§ TASK REQUIREMENTS
Without any pictures, print the lines below from the one that has "Wintis Talk: [574,232,749,374]" through the one that has "Sticky - timeline: [721,657,988,878]", exactly and nothing else.

§ MATERIAL FOR THIS EXERCISE
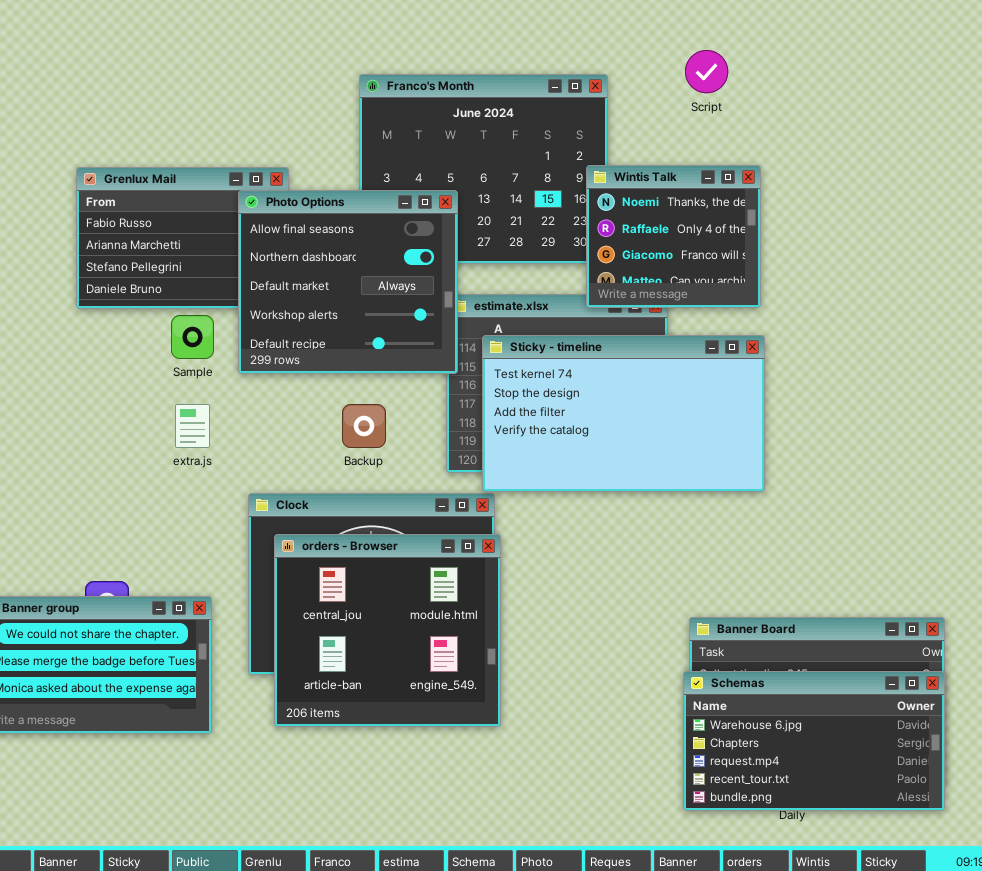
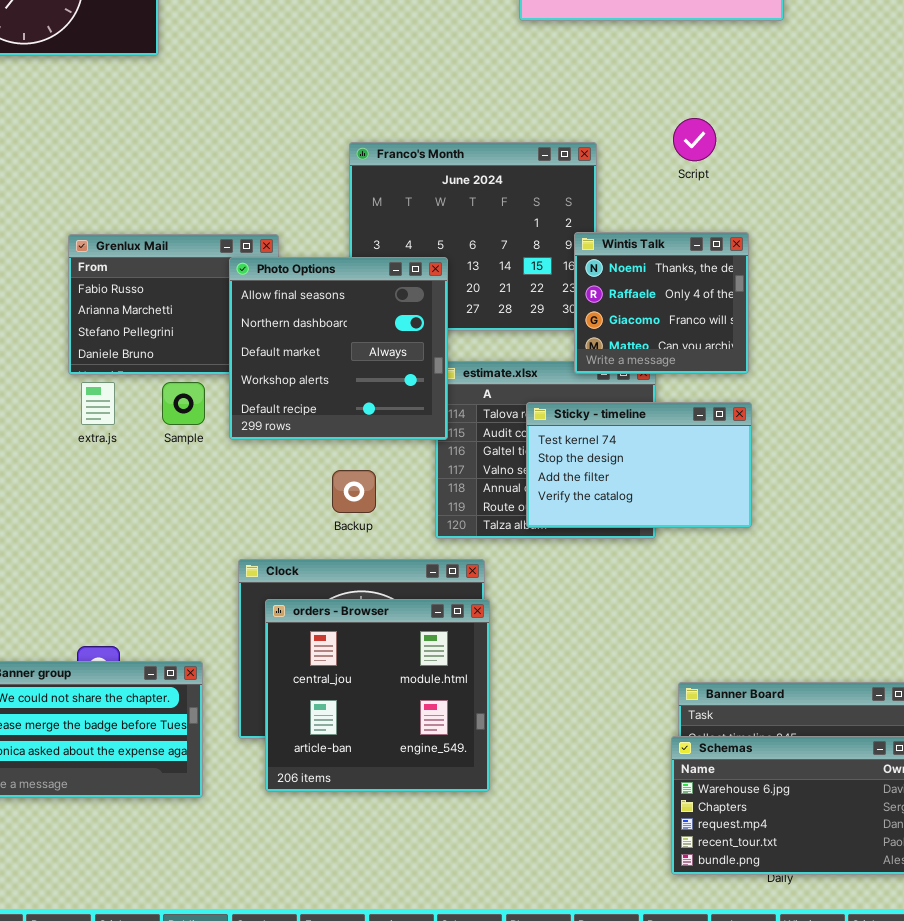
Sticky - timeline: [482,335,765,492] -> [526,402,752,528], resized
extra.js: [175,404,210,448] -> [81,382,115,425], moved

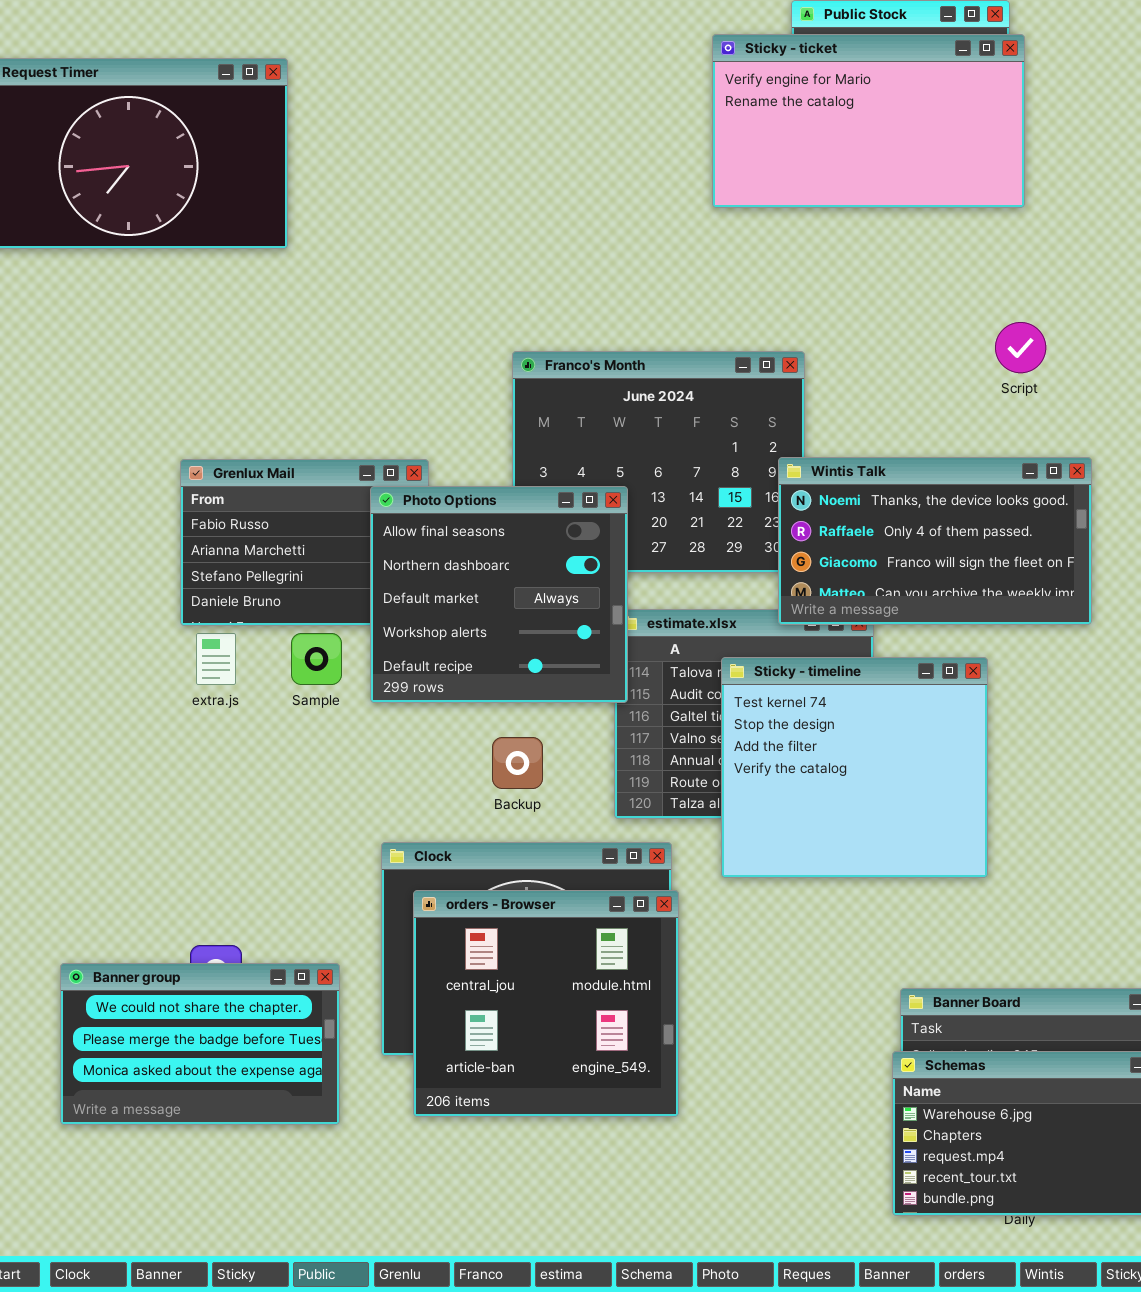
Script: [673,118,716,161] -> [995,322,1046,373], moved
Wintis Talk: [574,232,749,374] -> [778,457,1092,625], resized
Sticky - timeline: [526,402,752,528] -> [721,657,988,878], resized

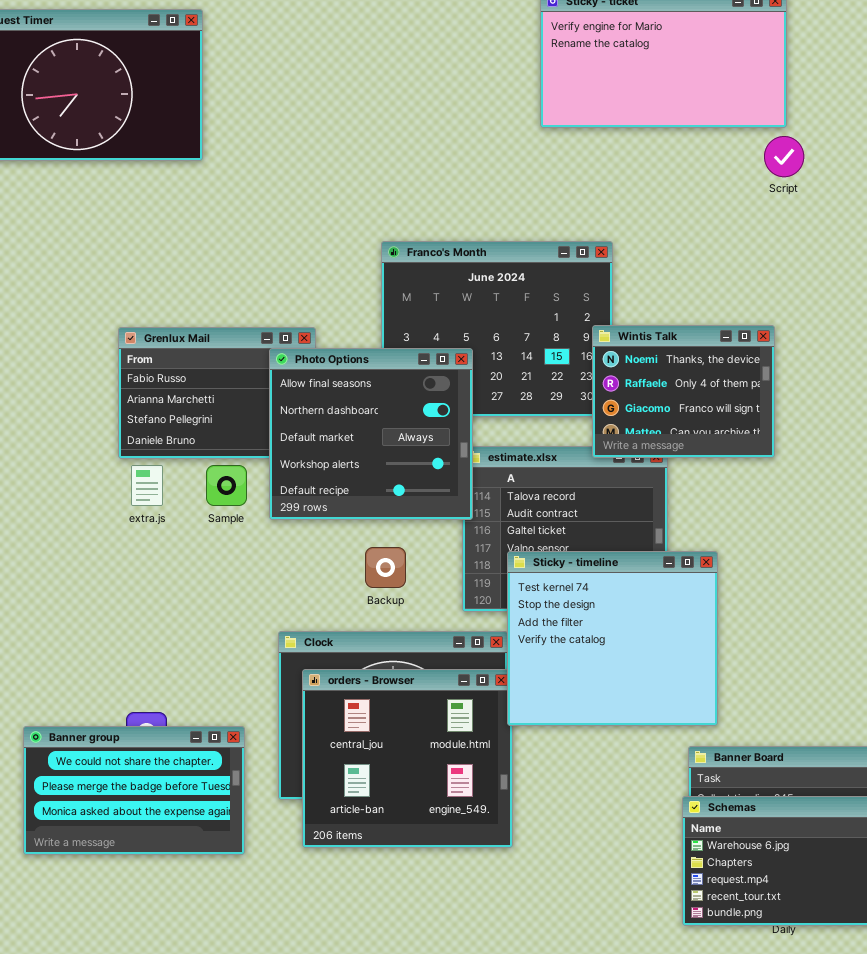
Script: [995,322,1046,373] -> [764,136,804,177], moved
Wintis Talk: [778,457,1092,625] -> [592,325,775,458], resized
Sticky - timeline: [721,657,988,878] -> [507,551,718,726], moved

* * *

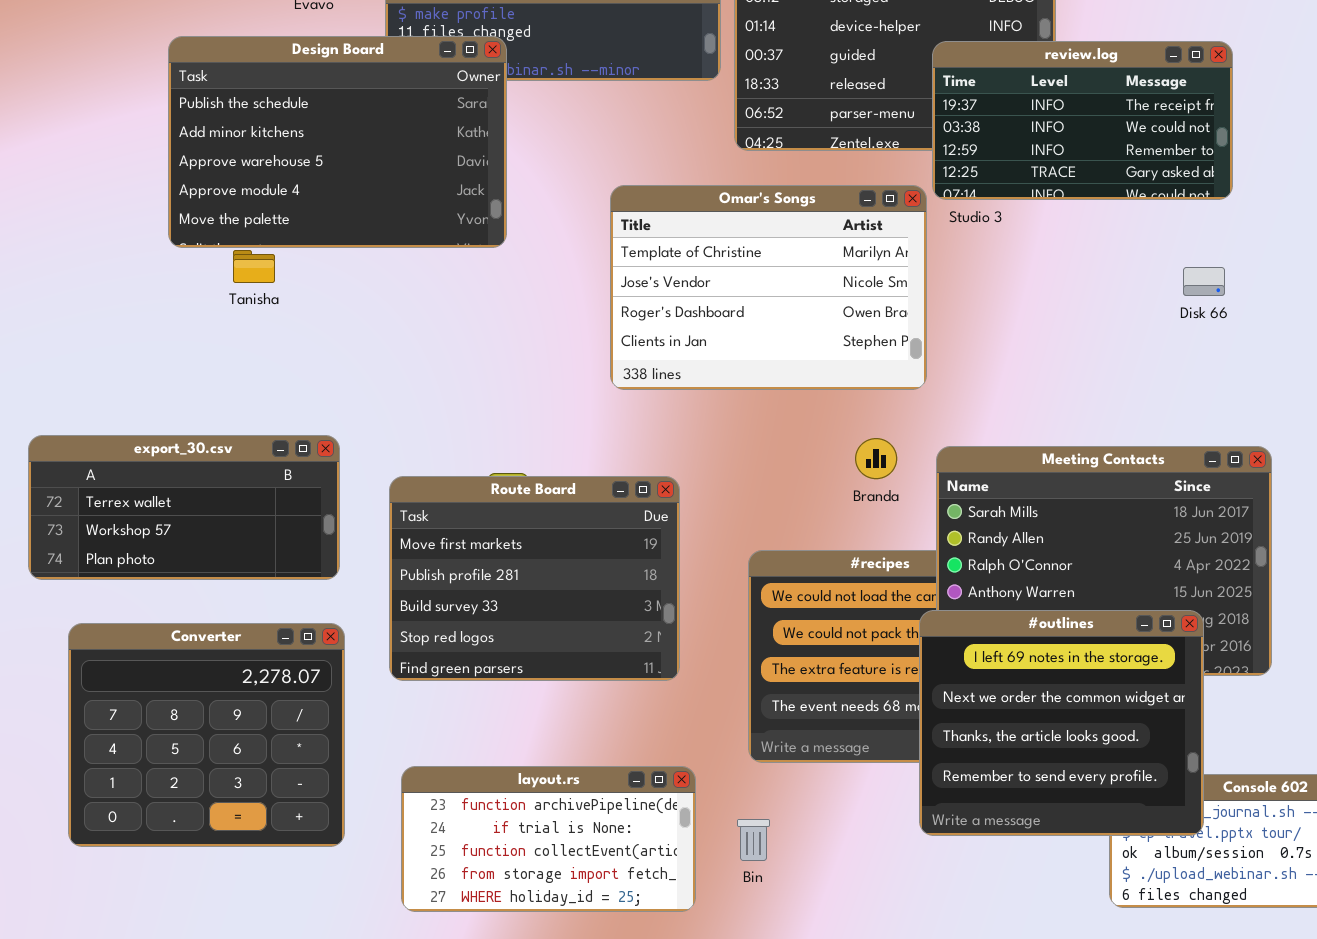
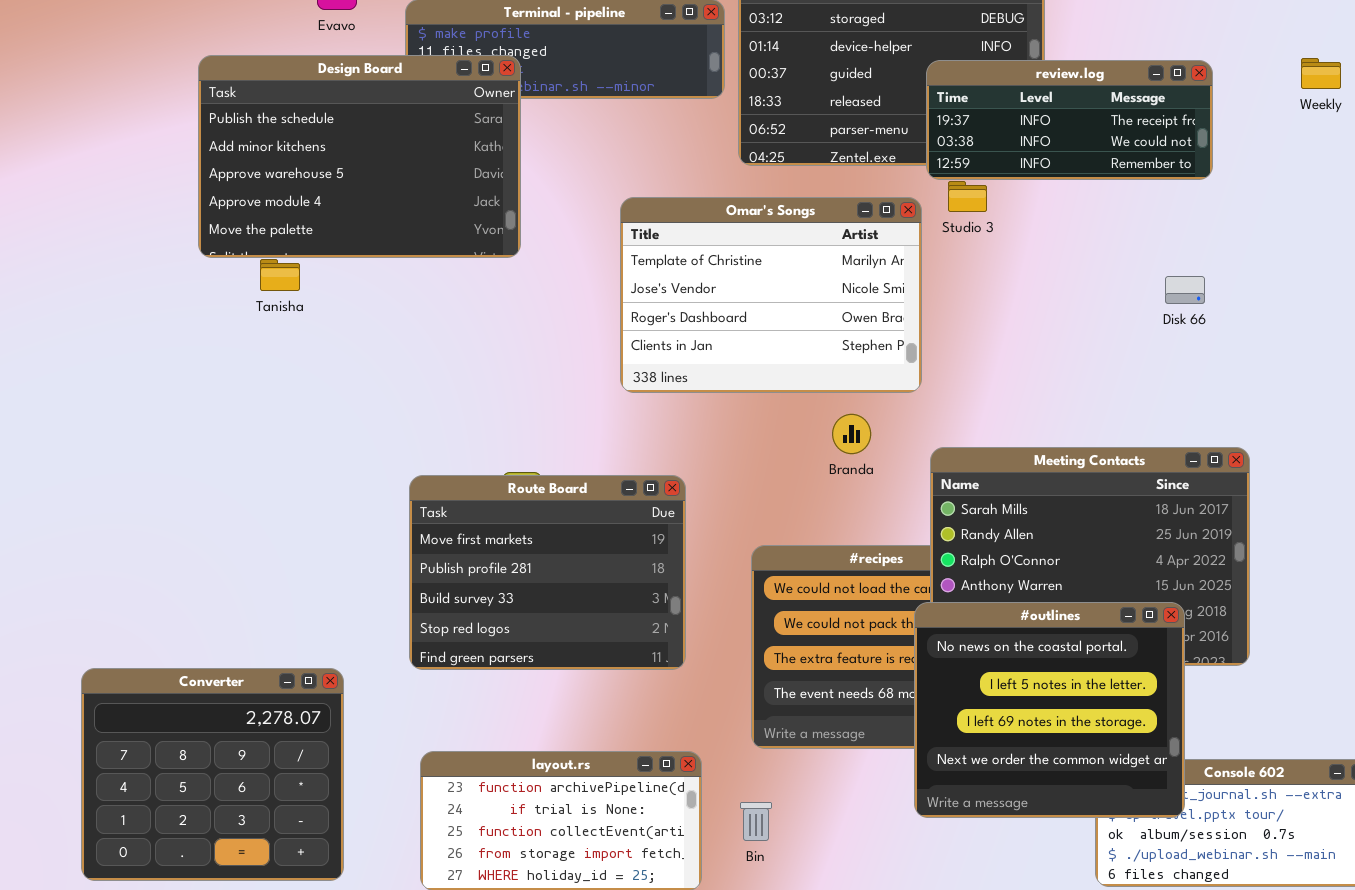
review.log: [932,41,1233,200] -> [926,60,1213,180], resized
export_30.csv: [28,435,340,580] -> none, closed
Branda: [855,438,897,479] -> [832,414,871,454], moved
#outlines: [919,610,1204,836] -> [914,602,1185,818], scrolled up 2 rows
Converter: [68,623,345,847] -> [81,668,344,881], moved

§ RESULT BELOW
Wintis Talk: [574,232,749,374] -> [778,457,1092,625], resized
Sticky - timeline: [526,402,752,528] -> [721,657,988,878], resized

Script: [995,322,1046,373] -> [764,136,804,177], moved
Wintis Talk: [778,457,1092,625] -> [592,325,775,458], resized
Sticky - timeline: [721,657,988,878] -> [507,551,718,726], moved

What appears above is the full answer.